▶ **How to complete this task**
Without changing a character, return the entries, but not the images they hold.

▶ **Supplied entries**
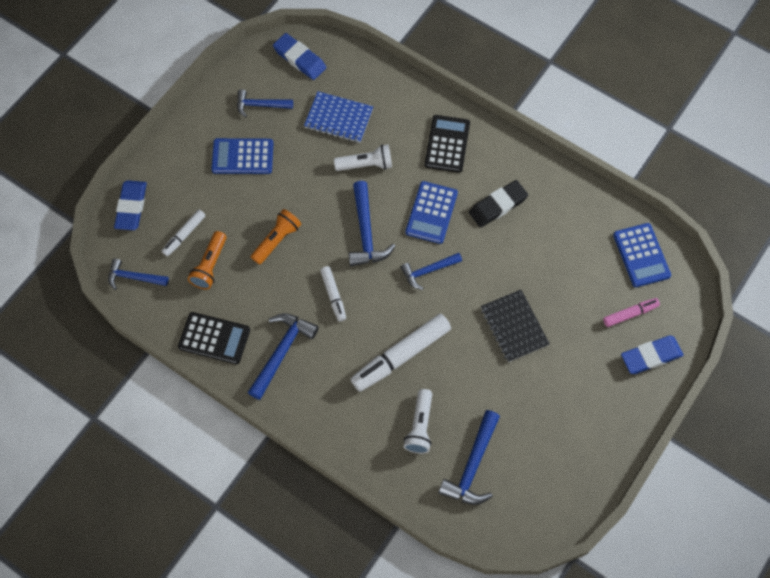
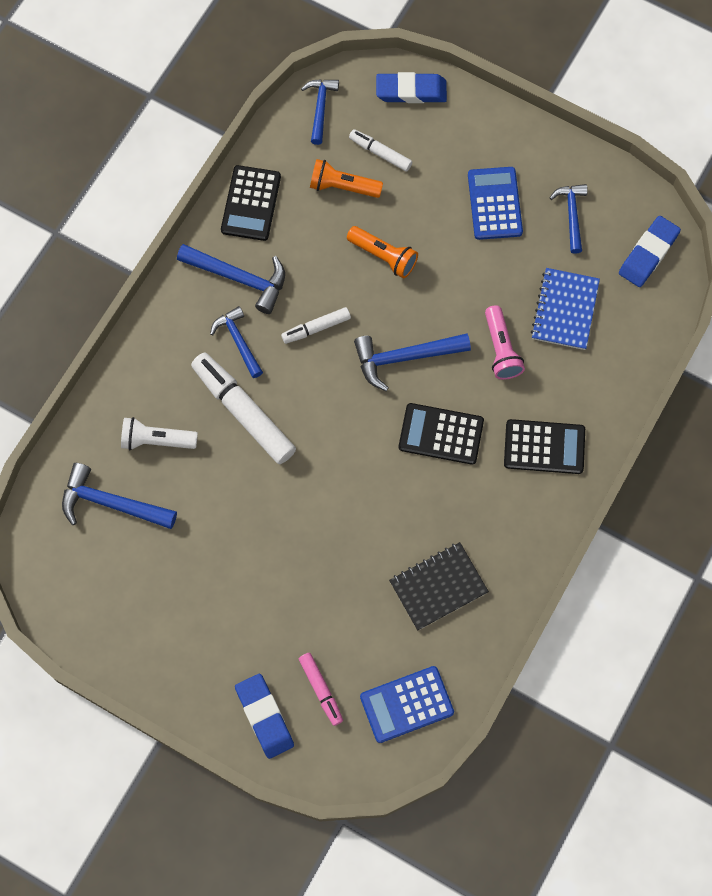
camera: 85 degrees right, 5 degrees up
(366, 164) = (501, 349): white flashlight -> pink flashlight
(428, 271) = (359, 436): blue hammer -> blue hammer (238, 341)
(431, 212) = (441, 434): blue calculator -> black calculator
(498, 206) = (460, 516): black eraser -> none
(514, 327) = (292, 543): black notebook -> black notebook (438, 587)

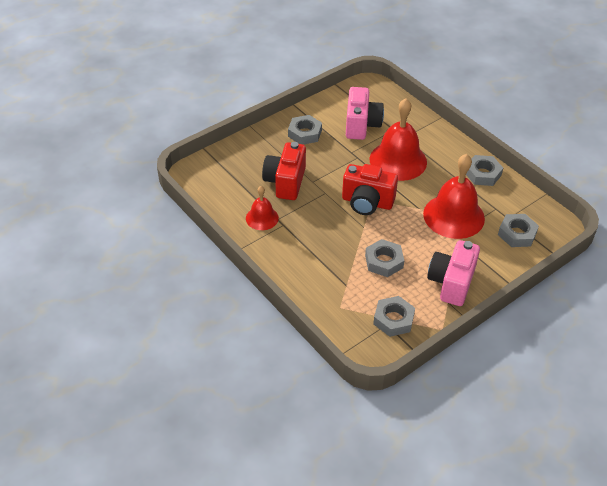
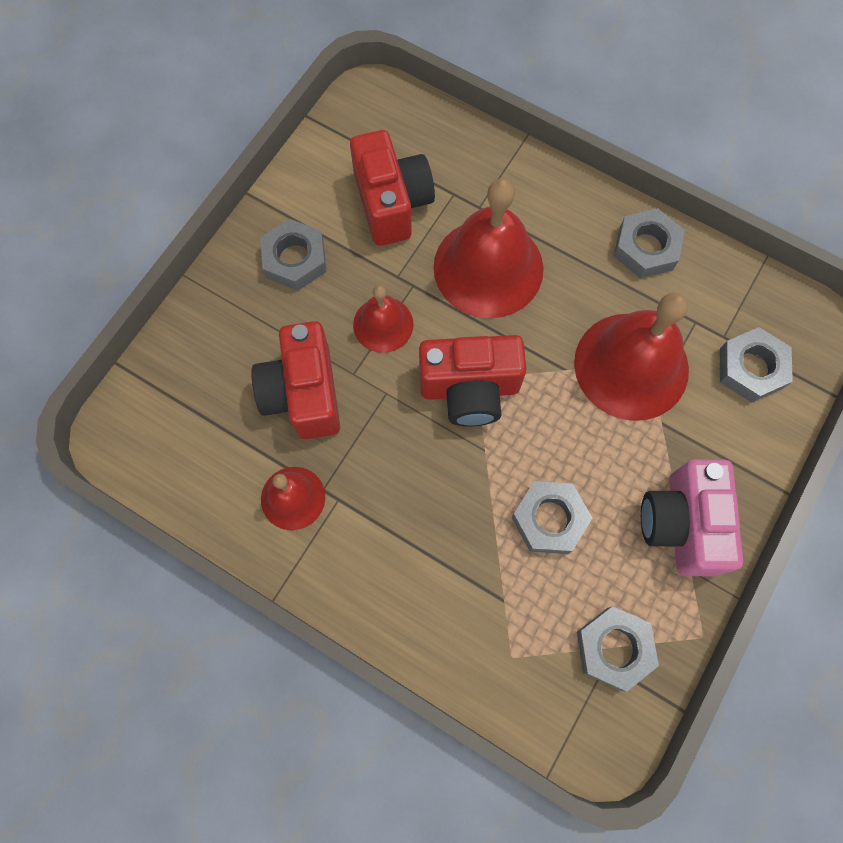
camera: 20 degrees left, 25 degrees up
(336, 167) = (383, 324): none -> red bell
(361, 125) = (392, 203): pink camera -> red camera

▶ **Written reply**
camera: 85 degrees right, 5 degrees up
(366, 164) = (501, 349): white flashlight -> pink flashlight
(428, 271) = (359, 436): blue hammer -> blue hammer (238, 341)
(431, 212) = (441, 434): blue calculator -> black calculator
(498, 206) = (460, 516): black eraser -> none
(514, 327) = (292, 543): black notebook -> black notebook (438, 587)

camera: 20 degrees left, 25 degrees up
(336, 167) = (383, 324): none -> red bell
(361, 125) = (392, 203): pink camera -> red camera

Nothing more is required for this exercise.